Dataset extract START
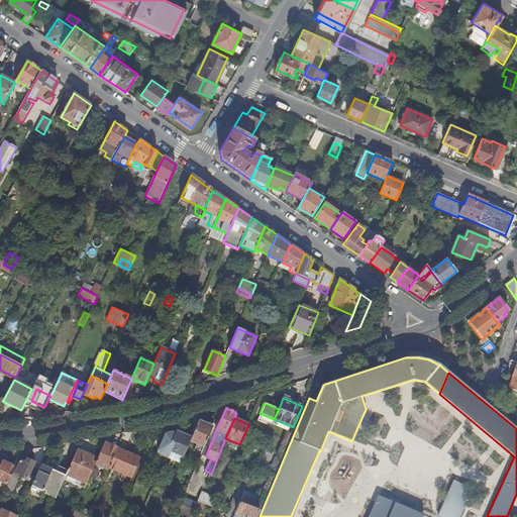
[(213,427),(198,420),(191,438),(190,440),(205,447),(205,445),(212,428),(213,427)]
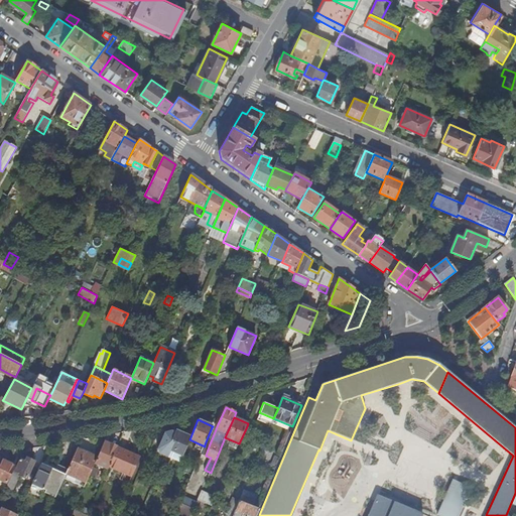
[(189,439),(190,437),(175,430),(173,434),(164,431),(157,447),(159,450),(172,457),(174,453),(182,456),(189,439)]
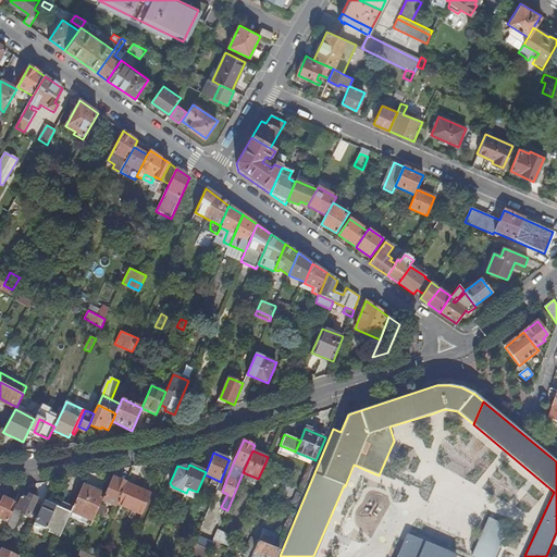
[(102,500),(116,506),(118,503),(126,483),(112,478),(104,494),(102,500)]
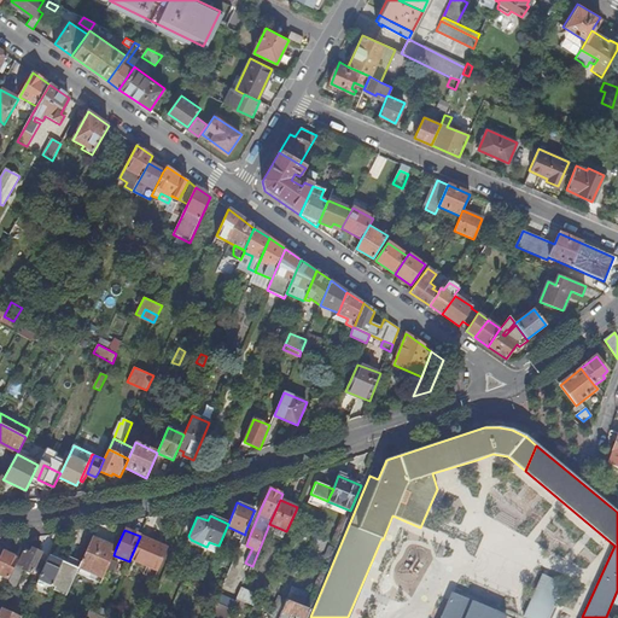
[(245,535),(240,543),(246,546),(250,535),(245,532),(245,535)]
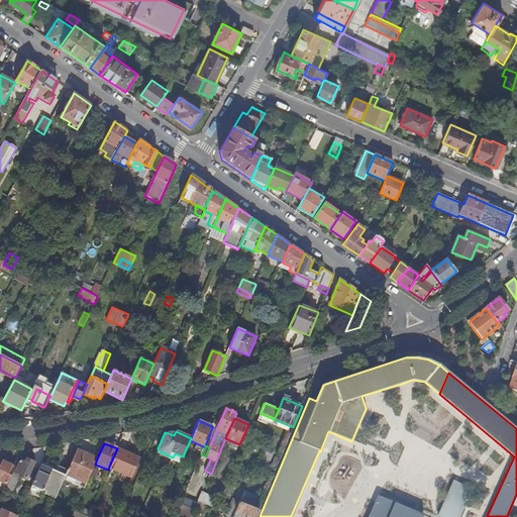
[(131,454),(117,448),(109,467),(124,474),(131,456),(131,454)]
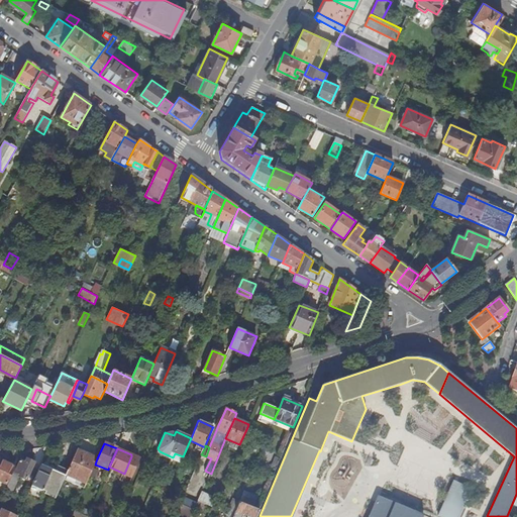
[(65,480),(85,489),(95,464),(97,458),(78,450),(68,473),(65,480)]
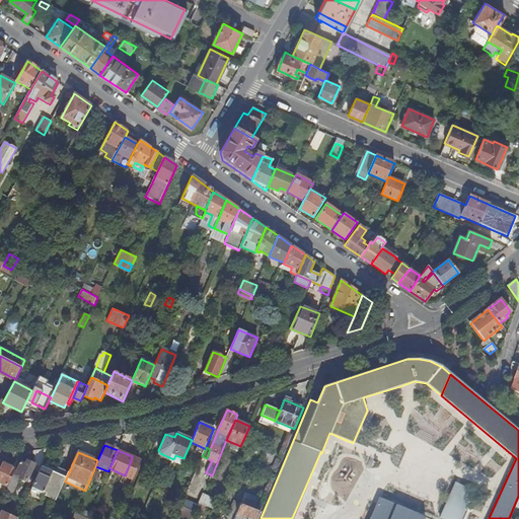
[(140,460),(132,456),(132,458),(125,475),(132,478),(140,460)]
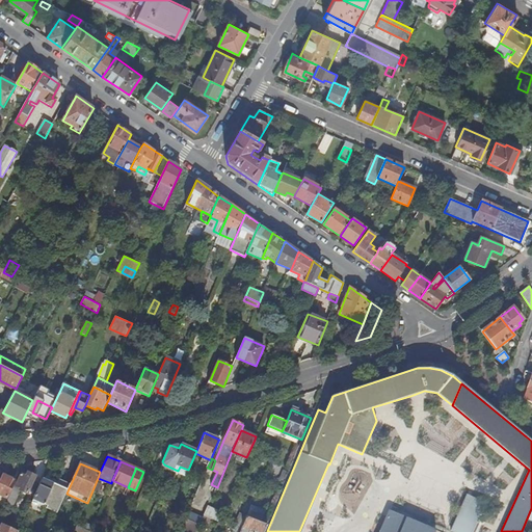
[(25,476),(21,474),(15,485),(20,487),(19,489),(22,490),(27,494),(35,476),(27,472),(26,474),(25,476)]
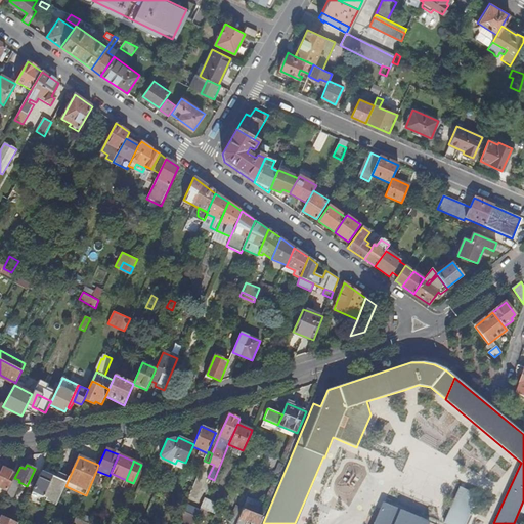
[(0,487),(7,490),(15,474),(0,466),(0,487)]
Dataset extract END
- [Exercise description] Each line above is to be repeated exactly as written; no picture is carried over.

- [Response for this exercise]
[(213,427),(198,420),(191,438),(190,440),(205,447),(205,445),(212,428),(213,427)]
[(189,439),(190,437),(175,430),(173,434),(164,431),(157,447),(159,450),(172,457),(174,453),(182,456),(189,439)]
[(102,500),(116,506),(118,503),(126,483),(112,478),(104,494),(102,500)]
[(245,535),(240,543),(246,546),(250,535),(245,532),(245,535)]
[(131,454),(117,448),(109,467),(124,474),(131,456),(131,454)]
[(65,480),(85,489),(95,464),(97,458),(78,450),(68,473),(65,480)]
[(140,460),(132,456),(132,458),(125,475),(132,478),(140,460)]
[(25,476),(21,474),(15,485),(20,487),(19,489),(22,490),(27,494),(35,476),(27,472),(26,474),(25,476)]
[(0,487),(7,490),(15,474),(0,466),(0,487)]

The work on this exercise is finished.